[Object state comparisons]
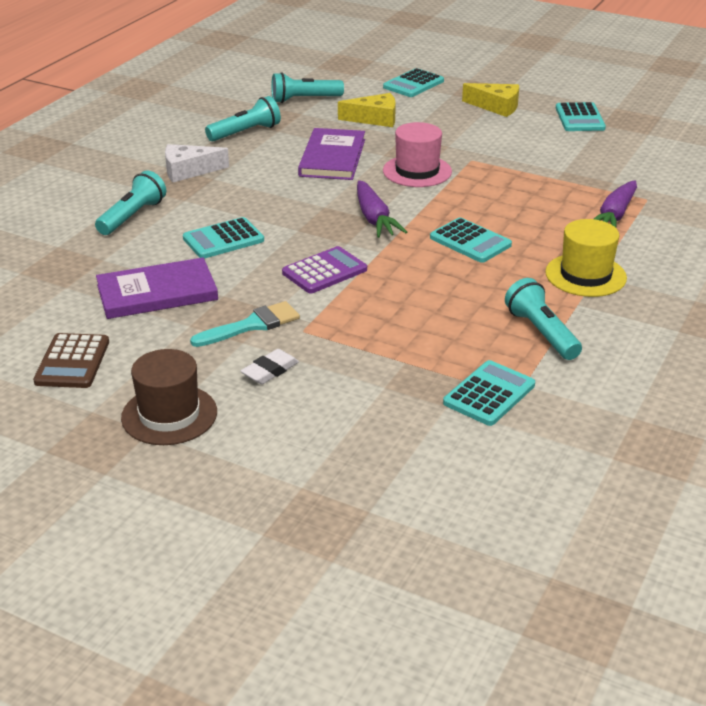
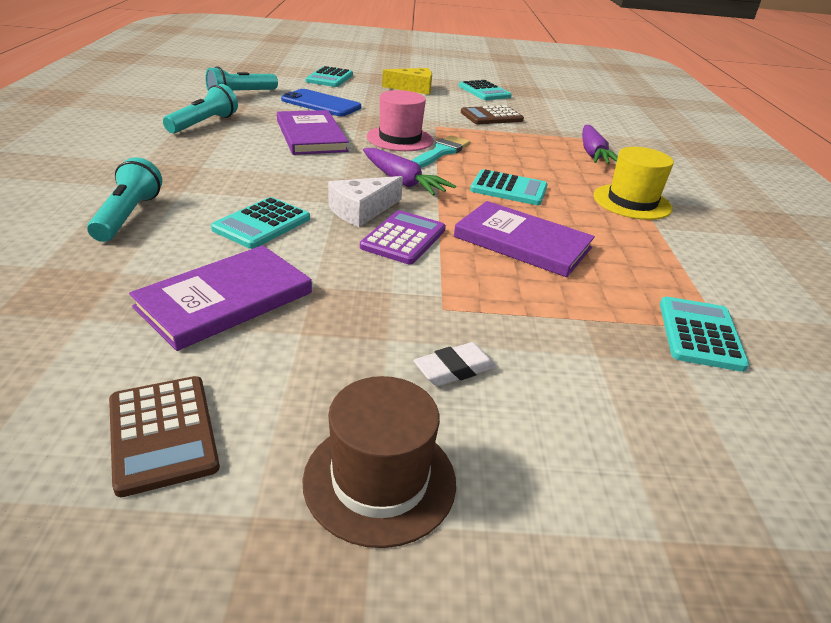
camera: 30 degrees left, 0 degrees up
(188, 171) = (166, 162): white cheese -> white cheese (361, 210)
(251, 325) = (379, 315): turquoise brush -> turquoise brush (441, 152)
(270, 371) = (454, 369): white eraser -> white eraser turned 45 degrees clockwise
(375, 119) = (321, 104): yellow cheese -> blue phone
(424, 293) = (522, 242): none -> purple book
(541, 333) = (663, 259): turquoise flashlight -> none
(549, 154) = (491, 116): none -> brown calculator

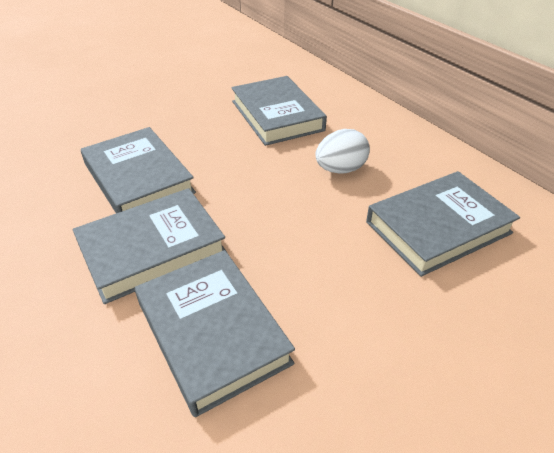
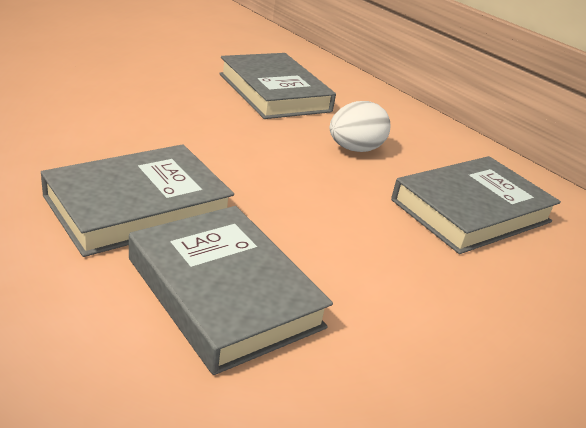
camera: 10 degrees left, 10 degrees down
(138, 178) = (112, 136): grey book -> none

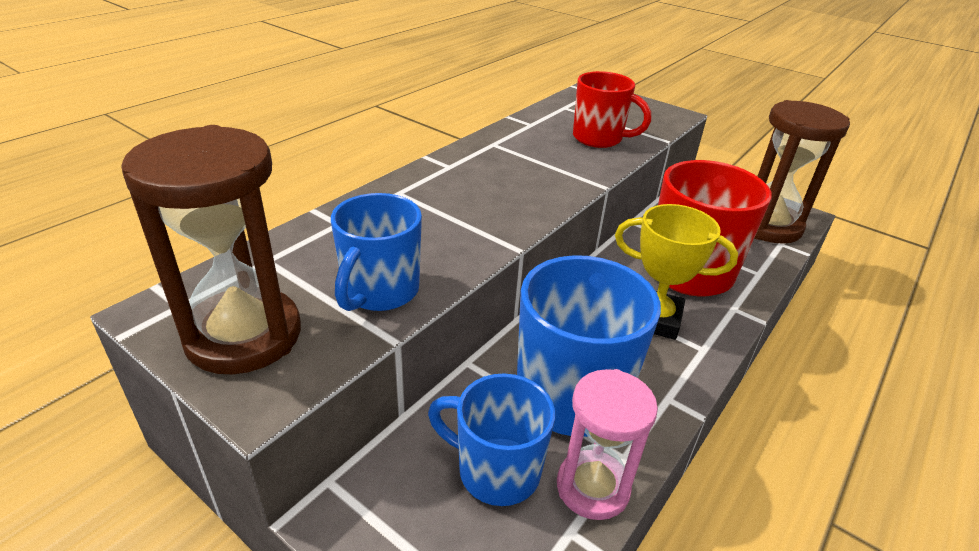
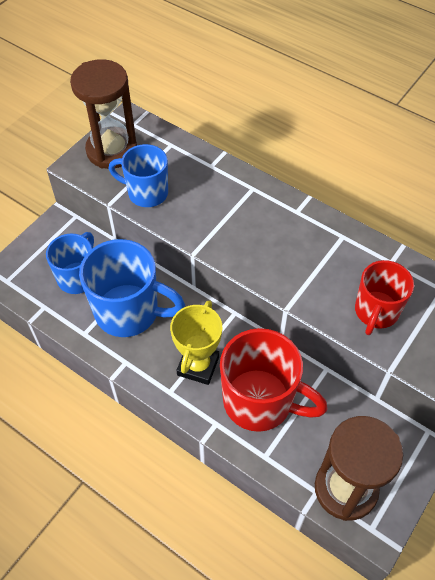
camera: 90 degrees right, 20 degrees up
(592, 487) = (66, 317): pink hourglass -> none

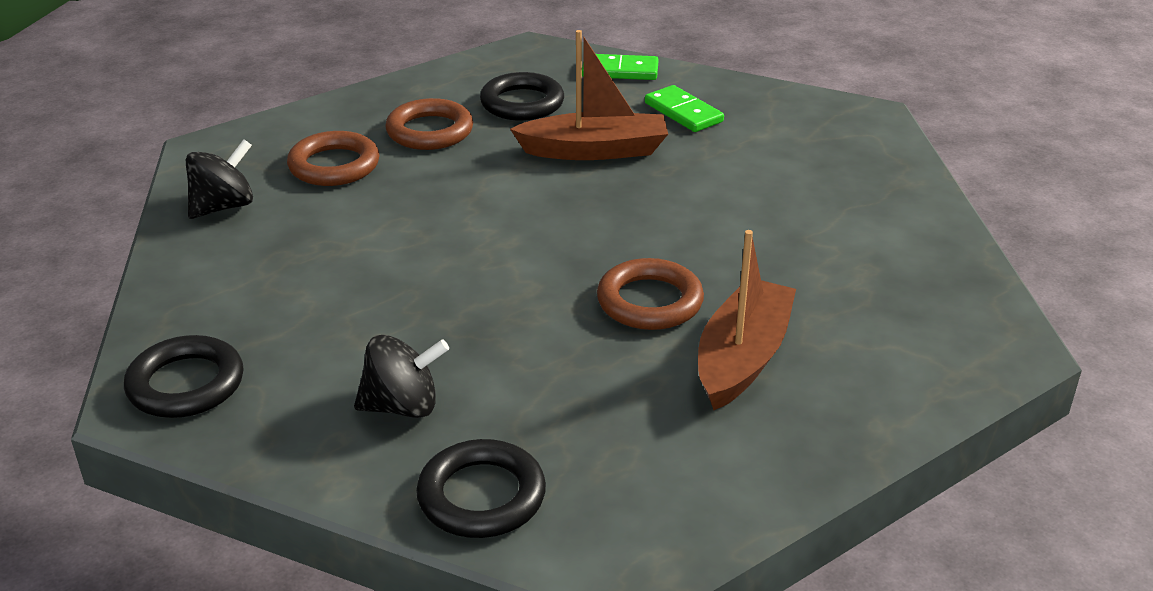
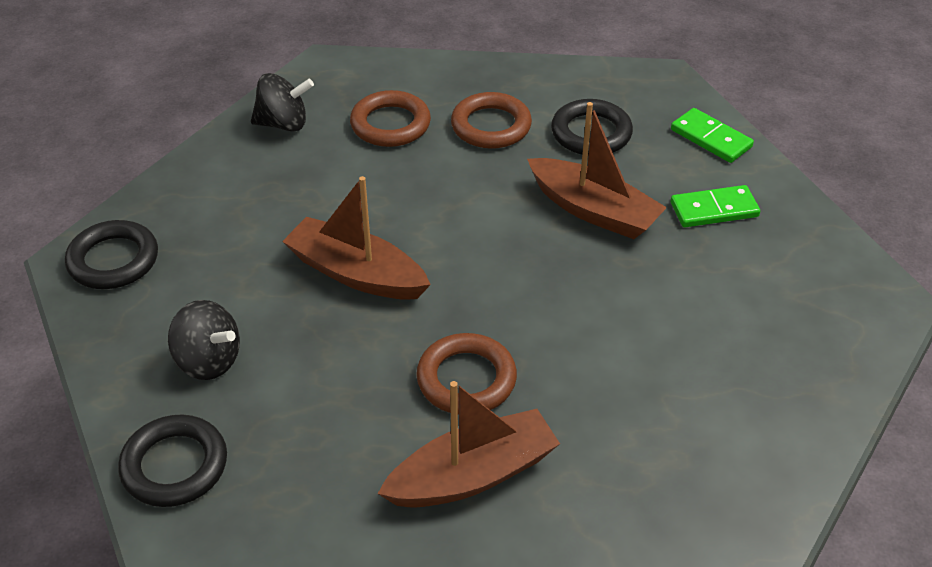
camera: 40 degrees right, 10 degrees up
(453, 279) = (356, 273): none -> brown boat
(683, 112) = (714, 210): green domino -> green domino turned 75 degrees clockwise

- TASK ITEM: Only the lines from the one containing "(592, 487) = (66, 317): pink" through the last line of the data belong in the copy, both included and reproduced exactly. Pictures do not.

- RESPONSE:
(592, 487) = (66, 317): pink hourglass -> none

camera: 40 degrees right, 10 degrees up
(453, 279) = (356, 273): none -> brown boat
(683, 112) = (714, 210): green domino -> green domino turned 75 degrees clockwise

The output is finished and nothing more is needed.